▸ Extracted information
=-=-=-=-=

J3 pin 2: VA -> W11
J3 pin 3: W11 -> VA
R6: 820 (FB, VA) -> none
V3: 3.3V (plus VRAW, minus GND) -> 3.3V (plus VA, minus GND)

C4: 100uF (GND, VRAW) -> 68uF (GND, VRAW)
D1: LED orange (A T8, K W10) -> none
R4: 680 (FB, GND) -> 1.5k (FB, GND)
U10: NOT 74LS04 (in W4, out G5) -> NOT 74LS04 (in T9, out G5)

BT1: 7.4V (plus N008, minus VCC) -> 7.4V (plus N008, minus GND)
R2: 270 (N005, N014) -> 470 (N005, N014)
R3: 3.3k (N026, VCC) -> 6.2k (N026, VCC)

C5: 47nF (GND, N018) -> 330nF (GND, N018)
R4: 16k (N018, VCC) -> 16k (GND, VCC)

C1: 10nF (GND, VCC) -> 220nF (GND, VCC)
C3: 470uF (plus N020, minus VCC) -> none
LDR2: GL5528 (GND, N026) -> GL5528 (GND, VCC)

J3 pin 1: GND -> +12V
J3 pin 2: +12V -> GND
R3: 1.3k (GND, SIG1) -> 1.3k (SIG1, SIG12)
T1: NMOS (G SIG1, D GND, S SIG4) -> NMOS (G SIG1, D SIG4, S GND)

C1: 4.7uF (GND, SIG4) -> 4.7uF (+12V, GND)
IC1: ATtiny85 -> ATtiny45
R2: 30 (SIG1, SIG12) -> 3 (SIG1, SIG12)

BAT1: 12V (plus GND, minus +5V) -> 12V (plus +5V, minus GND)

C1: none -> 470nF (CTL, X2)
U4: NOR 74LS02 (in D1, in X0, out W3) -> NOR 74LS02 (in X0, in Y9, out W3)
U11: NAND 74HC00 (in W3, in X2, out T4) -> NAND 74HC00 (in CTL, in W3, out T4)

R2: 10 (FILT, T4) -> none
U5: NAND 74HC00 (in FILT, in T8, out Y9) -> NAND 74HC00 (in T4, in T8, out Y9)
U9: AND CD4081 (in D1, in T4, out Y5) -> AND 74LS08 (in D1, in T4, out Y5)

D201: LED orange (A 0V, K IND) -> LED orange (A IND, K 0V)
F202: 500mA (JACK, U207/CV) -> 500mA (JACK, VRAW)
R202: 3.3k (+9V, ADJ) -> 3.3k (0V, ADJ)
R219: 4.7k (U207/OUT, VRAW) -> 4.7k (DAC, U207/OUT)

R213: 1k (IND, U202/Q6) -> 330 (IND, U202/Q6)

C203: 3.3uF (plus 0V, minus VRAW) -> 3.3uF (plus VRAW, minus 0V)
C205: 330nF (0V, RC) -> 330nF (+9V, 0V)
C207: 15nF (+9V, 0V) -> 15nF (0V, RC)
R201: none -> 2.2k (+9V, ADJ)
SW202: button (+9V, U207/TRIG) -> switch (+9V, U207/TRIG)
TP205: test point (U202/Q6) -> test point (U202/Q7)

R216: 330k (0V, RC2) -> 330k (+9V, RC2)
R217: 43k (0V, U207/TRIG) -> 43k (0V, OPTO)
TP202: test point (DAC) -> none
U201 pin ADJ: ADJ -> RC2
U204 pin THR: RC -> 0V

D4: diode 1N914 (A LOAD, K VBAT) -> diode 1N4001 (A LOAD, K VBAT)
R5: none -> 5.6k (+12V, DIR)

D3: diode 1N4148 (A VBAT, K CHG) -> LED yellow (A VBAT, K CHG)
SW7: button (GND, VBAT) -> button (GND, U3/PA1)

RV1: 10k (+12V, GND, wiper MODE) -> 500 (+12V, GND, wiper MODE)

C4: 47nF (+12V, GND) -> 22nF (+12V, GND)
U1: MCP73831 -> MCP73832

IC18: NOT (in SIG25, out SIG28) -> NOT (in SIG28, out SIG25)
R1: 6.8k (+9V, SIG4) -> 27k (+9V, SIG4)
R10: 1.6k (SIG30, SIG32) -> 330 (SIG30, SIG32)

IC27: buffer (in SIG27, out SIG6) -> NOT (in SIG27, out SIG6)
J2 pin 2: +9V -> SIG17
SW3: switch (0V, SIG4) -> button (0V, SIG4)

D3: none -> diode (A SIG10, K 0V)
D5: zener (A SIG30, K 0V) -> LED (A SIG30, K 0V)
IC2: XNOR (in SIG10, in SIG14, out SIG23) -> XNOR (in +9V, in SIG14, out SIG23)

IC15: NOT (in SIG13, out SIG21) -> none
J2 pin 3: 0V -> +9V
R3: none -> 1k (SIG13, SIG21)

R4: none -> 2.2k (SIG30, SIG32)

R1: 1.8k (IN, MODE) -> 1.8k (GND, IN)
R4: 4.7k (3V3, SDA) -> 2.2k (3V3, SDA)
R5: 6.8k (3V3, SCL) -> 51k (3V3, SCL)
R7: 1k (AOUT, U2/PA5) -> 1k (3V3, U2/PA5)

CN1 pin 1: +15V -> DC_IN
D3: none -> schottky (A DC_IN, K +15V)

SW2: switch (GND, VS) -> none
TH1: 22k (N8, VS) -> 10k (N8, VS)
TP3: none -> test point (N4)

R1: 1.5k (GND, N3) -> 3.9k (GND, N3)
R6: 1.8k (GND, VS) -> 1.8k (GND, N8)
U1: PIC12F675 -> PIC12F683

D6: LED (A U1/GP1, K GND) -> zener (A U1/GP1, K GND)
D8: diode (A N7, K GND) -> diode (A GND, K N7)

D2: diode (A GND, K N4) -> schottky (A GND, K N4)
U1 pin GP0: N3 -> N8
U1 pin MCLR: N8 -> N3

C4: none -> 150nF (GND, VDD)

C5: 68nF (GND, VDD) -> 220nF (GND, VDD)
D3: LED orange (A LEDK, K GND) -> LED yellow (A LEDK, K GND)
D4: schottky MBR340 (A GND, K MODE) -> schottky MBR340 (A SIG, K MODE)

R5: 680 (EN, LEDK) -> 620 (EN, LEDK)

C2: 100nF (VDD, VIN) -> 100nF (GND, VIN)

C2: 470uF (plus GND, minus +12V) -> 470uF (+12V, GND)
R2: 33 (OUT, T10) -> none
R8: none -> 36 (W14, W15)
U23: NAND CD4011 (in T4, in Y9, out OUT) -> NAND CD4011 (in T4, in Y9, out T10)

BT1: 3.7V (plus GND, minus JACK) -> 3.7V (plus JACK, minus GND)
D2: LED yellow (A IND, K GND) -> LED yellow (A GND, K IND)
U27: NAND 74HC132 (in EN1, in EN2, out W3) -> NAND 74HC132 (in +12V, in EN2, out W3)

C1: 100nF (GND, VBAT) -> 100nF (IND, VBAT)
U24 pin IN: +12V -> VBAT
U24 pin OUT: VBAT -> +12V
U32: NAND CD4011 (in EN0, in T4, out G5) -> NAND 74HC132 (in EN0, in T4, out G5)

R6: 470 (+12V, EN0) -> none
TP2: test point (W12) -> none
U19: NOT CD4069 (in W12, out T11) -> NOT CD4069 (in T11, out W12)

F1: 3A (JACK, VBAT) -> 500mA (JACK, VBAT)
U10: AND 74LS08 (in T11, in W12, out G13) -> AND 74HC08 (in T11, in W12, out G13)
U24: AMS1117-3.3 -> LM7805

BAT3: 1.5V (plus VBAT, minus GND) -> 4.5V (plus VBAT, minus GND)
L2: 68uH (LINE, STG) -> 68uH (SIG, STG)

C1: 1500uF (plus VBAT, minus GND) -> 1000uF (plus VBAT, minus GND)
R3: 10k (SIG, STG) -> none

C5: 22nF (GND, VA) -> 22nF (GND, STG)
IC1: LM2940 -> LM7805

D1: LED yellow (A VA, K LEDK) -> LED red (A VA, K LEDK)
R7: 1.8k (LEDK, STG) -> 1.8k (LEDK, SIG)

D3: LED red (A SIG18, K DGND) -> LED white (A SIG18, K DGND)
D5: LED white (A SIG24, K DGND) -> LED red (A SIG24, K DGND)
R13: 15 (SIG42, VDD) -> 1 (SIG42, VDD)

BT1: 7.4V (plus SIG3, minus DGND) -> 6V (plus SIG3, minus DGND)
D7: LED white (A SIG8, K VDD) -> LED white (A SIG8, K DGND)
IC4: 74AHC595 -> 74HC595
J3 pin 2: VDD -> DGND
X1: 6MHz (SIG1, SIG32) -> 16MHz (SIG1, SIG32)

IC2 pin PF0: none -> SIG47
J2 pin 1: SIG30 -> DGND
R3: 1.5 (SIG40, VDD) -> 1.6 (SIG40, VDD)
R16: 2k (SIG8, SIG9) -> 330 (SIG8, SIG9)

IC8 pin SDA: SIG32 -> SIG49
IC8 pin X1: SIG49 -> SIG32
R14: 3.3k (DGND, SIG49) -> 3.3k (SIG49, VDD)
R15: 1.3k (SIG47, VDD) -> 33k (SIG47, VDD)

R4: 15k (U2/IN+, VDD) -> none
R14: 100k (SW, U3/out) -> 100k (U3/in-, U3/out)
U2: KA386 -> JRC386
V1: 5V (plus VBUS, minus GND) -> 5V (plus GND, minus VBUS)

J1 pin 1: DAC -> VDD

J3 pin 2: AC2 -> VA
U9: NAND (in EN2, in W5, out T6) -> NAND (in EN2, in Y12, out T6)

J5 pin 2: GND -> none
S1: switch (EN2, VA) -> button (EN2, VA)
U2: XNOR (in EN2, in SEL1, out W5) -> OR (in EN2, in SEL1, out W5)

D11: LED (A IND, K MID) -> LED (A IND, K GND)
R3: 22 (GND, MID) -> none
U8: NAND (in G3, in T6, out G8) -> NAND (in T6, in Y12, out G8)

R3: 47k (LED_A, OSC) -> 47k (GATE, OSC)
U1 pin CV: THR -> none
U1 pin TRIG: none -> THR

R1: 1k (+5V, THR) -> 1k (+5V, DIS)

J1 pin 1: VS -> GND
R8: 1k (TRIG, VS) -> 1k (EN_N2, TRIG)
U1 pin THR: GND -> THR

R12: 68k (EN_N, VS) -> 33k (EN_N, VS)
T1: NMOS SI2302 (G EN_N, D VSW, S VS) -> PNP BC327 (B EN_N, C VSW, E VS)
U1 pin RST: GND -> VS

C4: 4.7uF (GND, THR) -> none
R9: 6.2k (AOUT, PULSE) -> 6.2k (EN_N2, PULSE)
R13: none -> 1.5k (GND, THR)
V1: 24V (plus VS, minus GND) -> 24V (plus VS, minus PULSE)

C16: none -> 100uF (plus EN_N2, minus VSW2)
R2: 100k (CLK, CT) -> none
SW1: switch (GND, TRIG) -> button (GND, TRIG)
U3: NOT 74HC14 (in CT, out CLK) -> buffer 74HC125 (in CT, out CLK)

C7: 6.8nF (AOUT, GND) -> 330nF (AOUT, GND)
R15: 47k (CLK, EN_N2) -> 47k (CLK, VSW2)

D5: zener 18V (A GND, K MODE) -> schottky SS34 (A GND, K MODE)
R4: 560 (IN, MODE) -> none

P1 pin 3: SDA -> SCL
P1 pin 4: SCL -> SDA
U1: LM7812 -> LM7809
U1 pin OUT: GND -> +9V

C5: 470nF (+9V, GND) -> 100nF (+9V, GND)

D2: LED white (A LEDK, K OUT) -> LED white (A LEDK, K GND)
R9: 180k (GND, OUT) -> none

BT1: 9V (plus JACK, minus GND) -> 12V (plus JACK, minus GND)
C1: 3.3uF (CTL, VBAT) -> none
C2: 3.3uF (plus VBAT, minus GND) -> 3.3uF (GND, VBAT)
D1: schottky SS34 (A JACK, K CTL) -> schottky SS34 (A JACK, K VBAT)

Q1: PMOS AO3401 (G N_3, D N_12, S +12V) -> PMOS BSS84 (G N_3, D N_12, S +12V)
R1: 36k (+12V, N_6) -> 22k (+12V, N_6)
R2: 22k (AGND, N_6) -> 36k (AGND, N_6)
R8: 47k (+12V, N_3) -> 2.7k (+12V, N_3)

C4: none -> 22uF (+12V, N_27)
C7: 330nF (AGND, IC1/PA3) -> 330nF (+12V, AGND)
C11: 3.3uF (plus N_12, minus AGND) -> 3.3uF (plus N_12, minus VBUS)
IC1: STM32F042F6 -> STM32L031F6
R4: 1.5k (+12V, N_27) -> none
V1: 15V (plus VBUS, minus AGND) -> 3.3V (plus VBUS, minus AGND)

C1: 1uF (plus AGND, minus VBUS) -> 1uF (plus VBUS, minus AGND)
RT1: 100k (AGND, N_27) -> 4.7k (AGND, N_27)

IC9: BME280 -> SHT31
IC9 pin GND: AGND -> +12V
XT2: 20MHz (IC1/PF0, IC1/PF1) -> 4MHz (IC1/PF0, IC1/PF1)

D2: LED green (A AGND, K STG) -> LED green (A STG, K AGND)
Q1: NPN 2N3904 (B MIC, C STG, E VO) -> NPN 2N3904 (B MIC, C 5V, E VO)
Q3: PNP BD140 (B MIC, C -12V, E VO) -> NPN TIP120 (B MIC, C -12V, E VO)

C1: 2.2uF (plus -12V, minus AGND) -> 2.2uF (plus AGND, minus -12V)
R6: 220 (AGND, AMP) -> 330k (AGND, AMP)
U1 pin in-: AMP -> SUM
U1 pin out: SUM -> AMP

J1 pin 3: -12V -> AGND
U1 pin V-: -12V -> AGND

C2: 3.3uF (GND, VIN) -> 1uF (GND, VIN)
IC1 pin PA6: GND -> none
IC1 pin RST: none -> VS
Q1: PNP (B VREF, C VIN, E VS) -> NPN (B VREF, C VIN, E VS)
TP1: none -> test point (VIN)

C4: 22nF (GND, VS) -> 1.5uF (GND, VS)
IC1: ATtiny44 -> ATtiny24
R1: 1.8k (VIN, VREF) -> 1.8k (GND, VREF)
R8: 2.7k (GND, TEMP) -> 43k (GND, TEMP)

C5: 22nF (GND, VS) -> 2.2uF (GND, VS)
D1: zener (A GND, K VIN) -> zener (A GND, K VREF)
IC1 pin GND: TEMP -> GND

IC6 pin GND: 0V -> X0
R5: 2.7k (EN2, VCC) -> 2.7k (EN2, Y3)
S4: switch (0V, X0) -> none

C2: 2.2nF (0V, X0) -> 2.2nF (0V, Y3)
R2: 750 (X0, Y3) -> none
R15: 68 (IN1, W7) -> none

=-=-=-=-=

▸ What needs to be done
Take the entries above and return only the lines from the one with "C4: 47nF (+12V, GND) -> 22nF (+12V, GND)" to the one with "IC27: buffer (in", both included, unchanged.

▸ Exercise result
C4: 47nF (+12V, GND) -> 22nF (+12V, GND)
U1: MCP73831 -> MCP73832

IC18: NOT (in SIG25, out SIG28) -> NOT (in SIG28, out SIG25)
R1: 6.8k (+9V, SIG4) -> 27k (+9V, SIG4)
R10: 1.6k (SIG30, SIG32) -> 330 (SIG30, SIG32)

IC27: buffer (in SIG27, out SIG6) -> NOT (in SIG27, out SIG6)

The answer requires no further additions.